(Task to complete): Look through the data below. Collect every line where the word "yellow" occurs.

(Data):
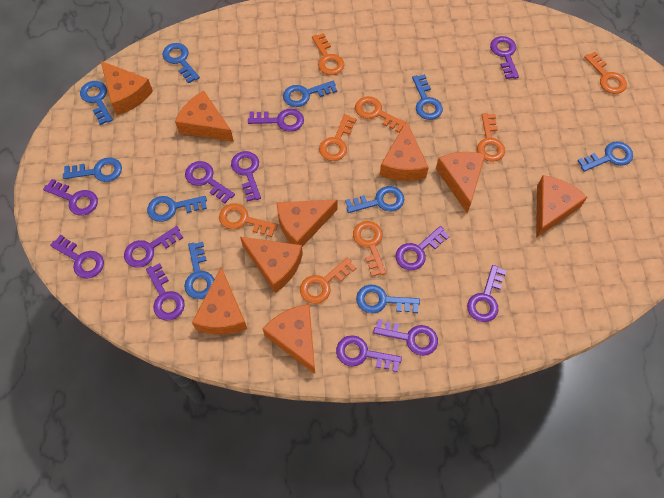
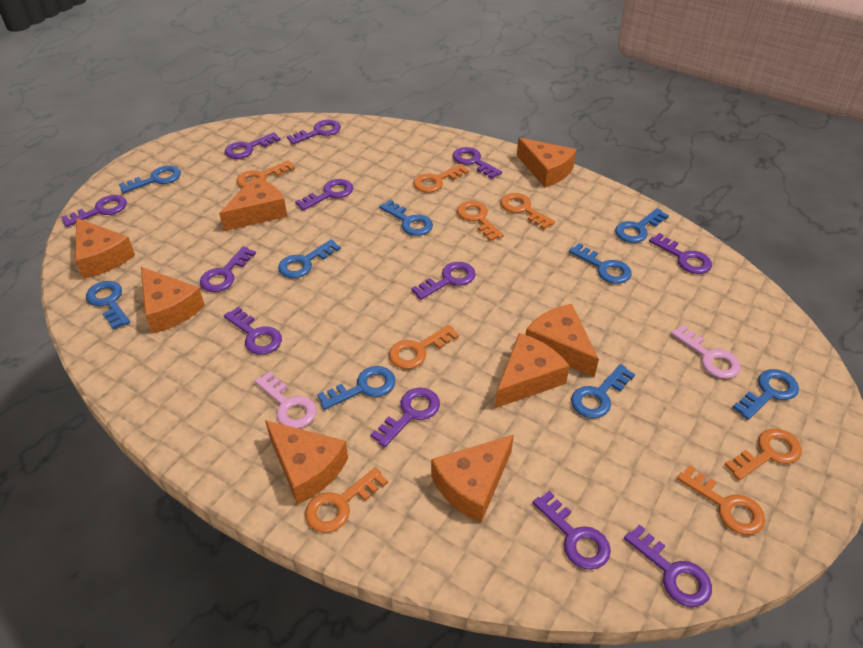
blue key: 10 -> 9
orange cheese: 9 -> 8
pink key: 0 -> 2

* * *

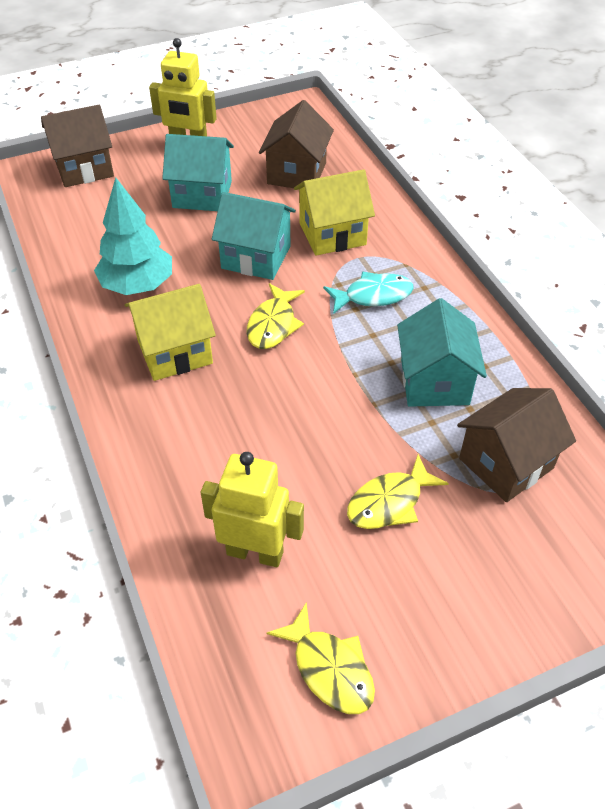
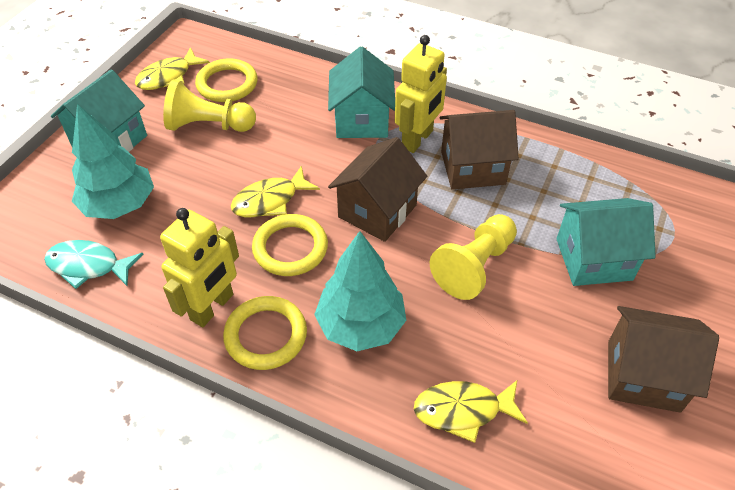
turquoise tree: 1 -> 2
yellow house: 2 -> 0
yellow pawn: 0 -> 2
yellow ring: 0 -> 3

(Task solution):
yellow house: 2 -> 0
yellow pawn: 0 -> 2
yellow ring: 0 -> 3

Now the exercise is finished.